§ **Records supplied**:

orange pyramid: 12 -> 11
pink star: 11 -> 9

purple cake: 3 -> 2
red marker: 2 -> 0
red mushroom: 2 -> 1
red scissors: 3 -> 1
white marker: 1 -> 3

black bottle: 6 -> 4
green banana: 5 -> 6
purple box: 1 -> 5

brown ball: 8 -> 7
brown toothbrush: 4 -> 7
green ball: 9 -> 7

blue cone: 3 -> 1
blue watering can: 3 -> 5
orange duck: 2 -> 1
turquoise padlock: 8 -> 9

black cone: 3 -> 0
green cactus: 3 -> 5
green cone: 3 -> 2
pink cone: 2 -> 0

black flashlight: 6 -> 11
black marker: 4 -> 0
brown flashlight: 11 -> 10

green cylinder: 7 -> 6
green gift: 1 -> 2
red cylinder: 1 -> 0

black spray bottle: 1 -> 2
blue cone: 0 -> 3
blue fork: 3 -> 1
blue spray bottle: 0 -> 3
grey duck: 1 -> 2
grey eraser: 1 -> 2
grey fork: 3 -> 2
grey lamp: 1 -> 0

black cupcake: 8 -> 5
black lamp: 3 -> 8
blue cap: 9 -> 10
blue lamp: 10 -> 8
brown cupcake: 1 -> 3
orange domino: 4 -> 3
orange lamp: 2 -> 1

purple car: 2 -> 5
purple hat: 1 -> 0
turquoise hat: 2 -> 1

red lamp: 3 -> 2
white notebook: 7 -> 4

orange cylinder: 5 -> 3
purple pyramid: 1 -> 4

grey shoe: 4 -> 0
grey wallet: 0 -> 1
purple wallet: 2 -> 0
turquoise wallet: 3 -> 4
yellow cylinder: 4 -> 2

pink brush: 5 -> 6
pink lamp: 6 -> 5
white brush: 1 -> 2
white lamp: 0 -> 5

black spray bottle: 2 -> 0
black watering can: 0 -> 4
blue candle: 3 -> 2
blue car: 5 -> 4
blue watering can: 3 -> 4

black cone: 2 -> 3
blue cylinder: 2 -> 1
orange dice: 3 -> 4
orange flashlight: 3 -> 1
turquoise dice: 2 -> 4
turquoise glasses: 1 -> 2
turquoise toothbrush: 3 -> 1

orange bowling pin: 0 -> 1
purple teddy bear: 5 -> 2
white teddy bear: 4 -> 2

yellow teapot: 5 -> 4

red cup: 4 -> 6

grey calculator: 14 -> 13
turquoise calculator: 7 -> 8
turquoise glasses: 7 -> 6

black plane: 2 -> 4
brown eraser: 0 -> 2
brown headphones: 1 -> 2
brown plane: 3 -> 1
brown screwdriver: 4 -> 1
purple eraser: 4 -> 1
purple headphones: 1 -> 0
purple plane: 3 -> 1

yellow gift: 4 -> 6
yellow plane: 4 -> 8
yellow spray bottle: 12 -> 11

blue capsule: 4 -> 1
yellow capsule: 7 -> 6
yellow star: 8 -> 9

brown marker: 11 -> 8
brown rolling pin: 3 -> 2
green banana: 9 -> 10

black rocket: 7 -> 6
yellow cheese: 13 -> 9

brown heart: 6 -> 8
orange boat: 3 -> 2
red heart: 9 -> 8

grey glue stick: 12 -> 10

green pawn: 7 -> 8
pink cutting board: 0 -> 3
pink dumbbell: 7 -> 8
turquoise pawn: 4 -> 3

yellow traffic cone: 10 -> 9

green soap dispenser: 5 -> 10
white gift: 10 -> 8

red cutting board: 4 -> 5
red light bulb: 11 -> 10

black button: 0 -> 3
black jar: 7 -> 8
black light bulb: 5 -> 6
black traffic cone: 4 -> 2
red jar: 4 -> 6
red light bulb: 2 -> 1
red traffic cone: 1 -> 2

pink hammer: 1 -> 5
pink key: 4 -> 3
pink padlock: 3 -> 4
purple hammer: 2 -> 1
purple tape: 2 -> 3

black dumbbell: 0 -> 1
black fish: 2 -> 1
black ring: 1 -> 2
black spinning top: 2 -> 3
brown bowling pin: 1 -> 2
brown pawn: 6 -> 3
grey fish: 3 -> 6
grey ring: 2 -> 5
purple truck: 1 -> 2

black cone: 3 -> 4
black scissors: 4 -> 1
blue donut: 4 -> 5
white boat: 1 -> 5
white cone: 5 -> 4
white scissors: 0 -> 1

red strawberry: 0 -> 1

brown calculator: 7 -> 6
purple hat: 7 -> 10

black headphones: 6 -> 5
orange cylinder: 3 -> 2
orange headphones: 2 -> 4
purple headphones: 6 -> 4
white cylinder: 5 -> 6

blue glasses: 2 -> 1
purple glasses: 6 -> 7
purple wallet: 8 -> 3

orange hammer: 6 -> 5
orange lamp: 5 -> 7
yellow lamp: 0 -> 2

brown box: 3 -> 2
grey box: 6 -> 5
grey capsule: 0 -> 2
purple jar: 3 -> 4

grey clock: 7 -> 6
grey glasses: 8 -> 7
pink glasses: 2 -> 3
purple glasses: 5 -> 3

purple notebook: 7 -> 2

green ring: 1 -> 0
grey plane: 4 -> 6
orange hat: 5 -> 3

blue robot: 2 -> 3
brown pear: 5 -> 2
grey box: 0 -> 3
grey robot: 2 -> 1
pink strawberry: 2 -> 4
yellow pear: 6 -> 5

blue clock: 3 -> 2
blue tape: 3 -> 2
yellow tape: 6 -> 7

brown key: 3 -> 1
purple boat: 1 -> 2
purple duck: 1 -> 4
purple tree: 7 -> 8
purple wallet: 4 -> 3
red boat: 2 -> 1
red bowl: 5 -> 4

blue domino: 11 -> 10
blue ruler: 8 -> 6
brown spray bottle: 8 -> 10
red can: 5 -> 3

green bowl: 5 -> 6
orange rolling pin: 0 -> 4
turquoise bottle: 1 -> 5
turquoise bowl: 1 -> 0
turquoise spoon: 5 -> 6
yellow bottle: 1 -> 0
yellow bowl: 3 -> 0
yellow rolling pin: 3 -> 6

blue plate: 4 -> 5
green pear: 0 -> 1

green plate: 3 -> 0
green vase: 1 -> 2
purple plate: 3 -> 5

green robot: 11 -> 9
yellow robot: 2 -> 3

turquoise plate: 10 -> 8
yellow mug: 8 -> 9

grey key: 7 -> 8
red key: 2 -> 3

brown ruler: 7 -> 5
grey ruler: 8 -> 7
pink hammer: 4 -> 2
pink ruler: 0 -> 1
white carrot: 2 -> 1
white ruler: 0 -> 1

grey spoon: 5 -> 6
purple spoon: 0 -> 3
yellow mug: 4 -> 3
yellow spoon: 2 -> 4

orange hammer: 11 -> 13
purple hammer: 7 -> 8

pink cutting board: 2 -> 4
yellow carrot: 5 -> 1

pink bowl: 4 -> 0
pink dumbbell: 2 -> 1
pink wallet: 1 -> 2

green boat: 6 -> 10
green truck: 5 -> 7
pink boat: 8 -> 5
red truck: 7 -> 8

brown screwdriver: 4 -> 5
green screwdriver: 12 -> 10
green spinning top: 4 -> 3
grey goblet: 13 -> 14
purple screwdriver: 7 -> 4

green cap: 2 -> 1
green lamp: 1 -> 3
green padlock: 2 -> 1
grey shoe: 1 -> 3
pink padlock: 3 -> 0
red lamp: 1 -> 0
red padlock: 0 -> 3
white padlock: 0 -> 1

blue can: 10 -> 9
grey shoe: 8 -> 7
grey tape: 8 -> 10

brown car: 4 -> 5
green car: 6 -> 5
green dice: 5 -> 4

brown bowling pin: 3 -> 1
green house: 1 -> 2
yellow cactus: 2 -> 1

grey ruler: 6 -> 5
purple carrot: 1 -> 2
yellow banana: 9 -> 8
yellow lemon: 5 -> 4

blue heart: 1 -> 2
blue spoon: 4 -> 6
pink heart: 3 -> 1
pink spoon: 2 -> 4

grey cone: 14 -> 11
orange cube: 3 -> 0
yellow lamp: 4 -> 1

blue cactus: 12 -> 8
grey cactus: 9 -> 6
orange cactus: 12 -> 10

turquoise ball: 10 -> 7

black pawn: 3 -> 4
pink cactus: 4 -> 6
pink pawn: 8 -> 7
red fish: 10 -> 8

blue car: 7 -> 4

§ **The task**: Reproduce exactly, and only, the part of the listing above that begins at the line with "brown bowling pin: 1 -> 2" and goes on through the line with "red strawberry: 0 -> 1".

§ **Answer for this exercise**:
brown bowling pin: 1 -> 2
brown pawn: 6 -> 3
grey fish: 3 -> 6
grey ring: 2 -> 5
purple truck: 1 -> 2

black cone: 3 -> 4
black scissors: 4 -> 1
blue donut: 4 -> 5
white boat: 1 -> 5
white cone: 5 -> 4
white scissors: 0 -> 1

red strawberry: 0 -> 1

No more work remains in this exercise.